**What the exercise asks**
Exclude the images, then return every line below exactly as written.

=== Material for the task ===

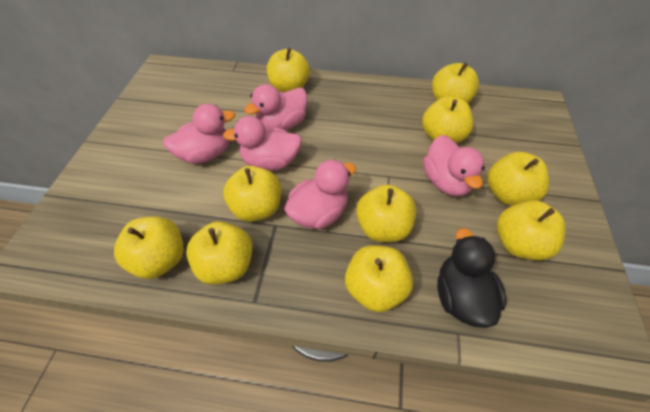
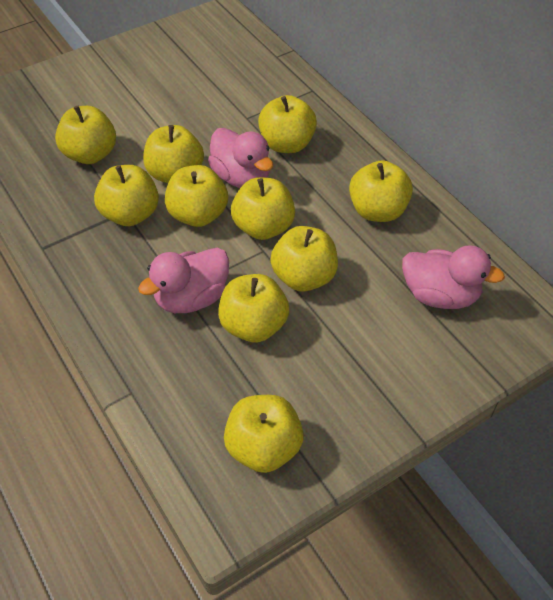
black duck: 1 -> 0
pink duck: 5 -> 3

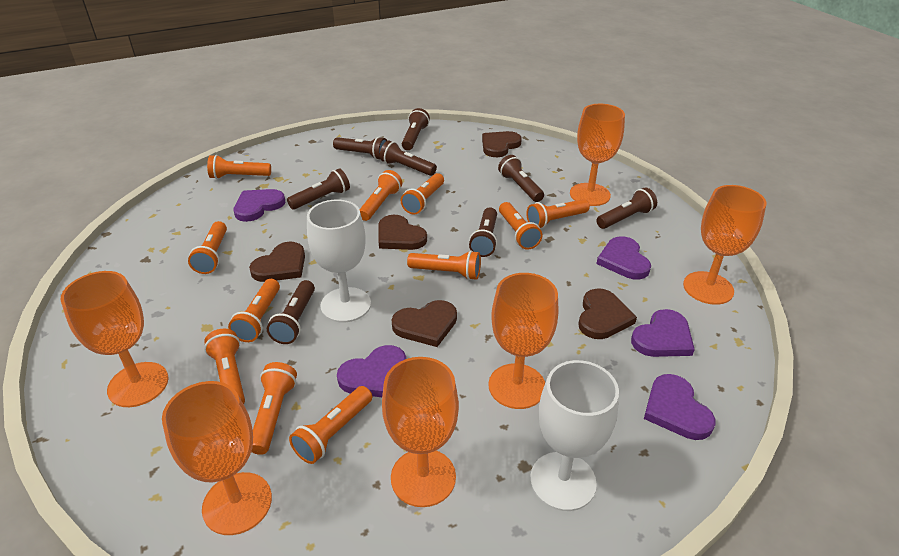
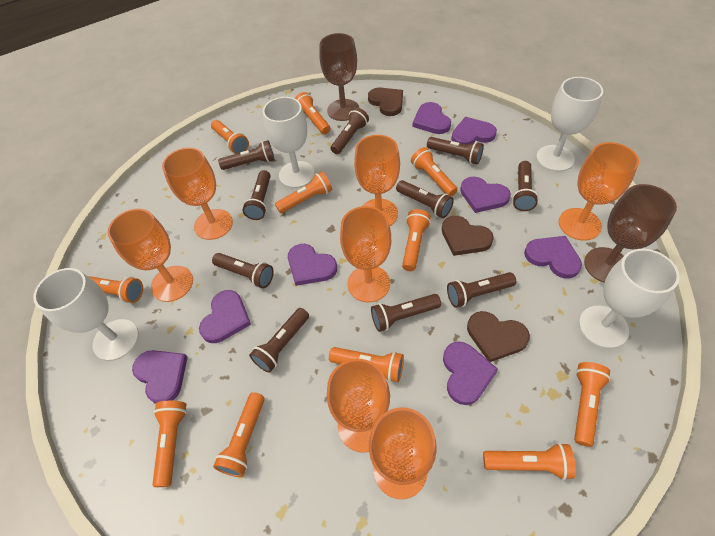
brown flashlight: 8 -> 10
brown goblet: 0 -> 2
brown heart: 5 -> 3
orange goblet: 6 -> 7
purple heart: 5 -> 8
white goblet: 2 -> 4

===

**Result below**
black duck: 1 -> 0
pink duck: 5 -> 3

brown flashlight: 8 -> 10
brown goblet: 0 -> 2
brown heart: 5 -> 3
orange goblet: 6 -> 7
purple heart: 5 -> 8
white goblet: 2 -> 4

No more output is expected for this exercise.